Work item: Please transcribe the data that follows exactly as given, leaving out every picture.

Dataset section:
Content starts

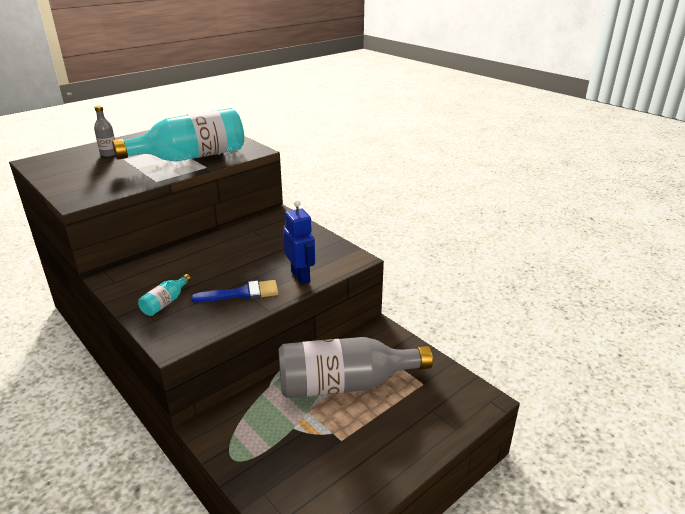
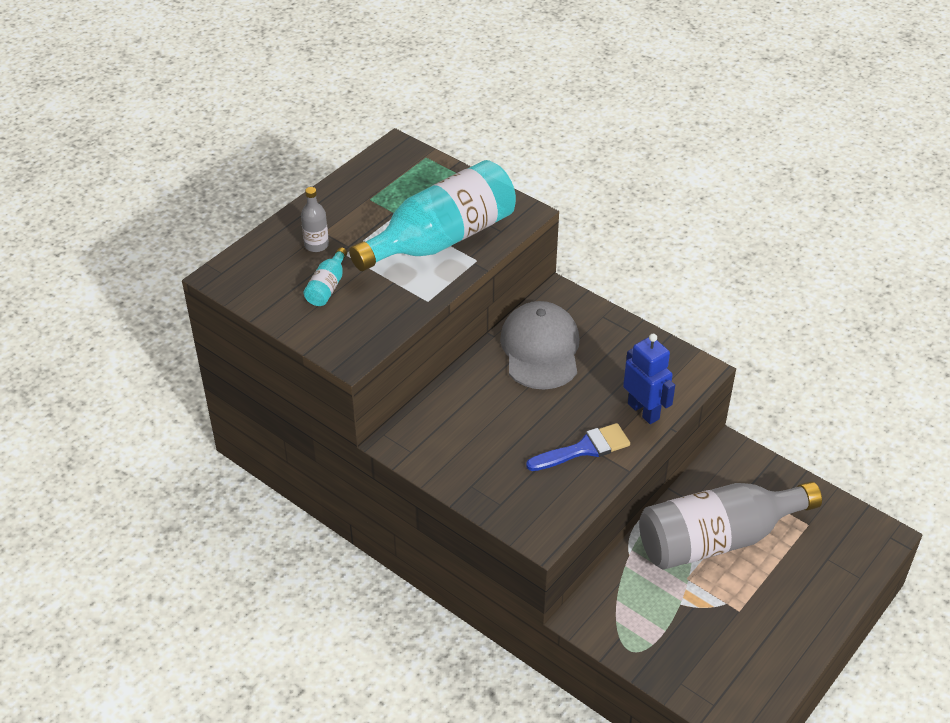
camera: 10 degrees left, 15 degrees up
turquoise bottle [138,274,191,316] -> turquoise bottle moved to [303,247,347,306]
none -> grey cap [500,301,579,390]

Content ends

Solution for this problem:
camera: 10 degrees left, 15 degrees up
turquoise bottle [138,274,191,316] -> turquoise bottle moved to [303,247,347,306]
none -> grey cap [500,301,579,390]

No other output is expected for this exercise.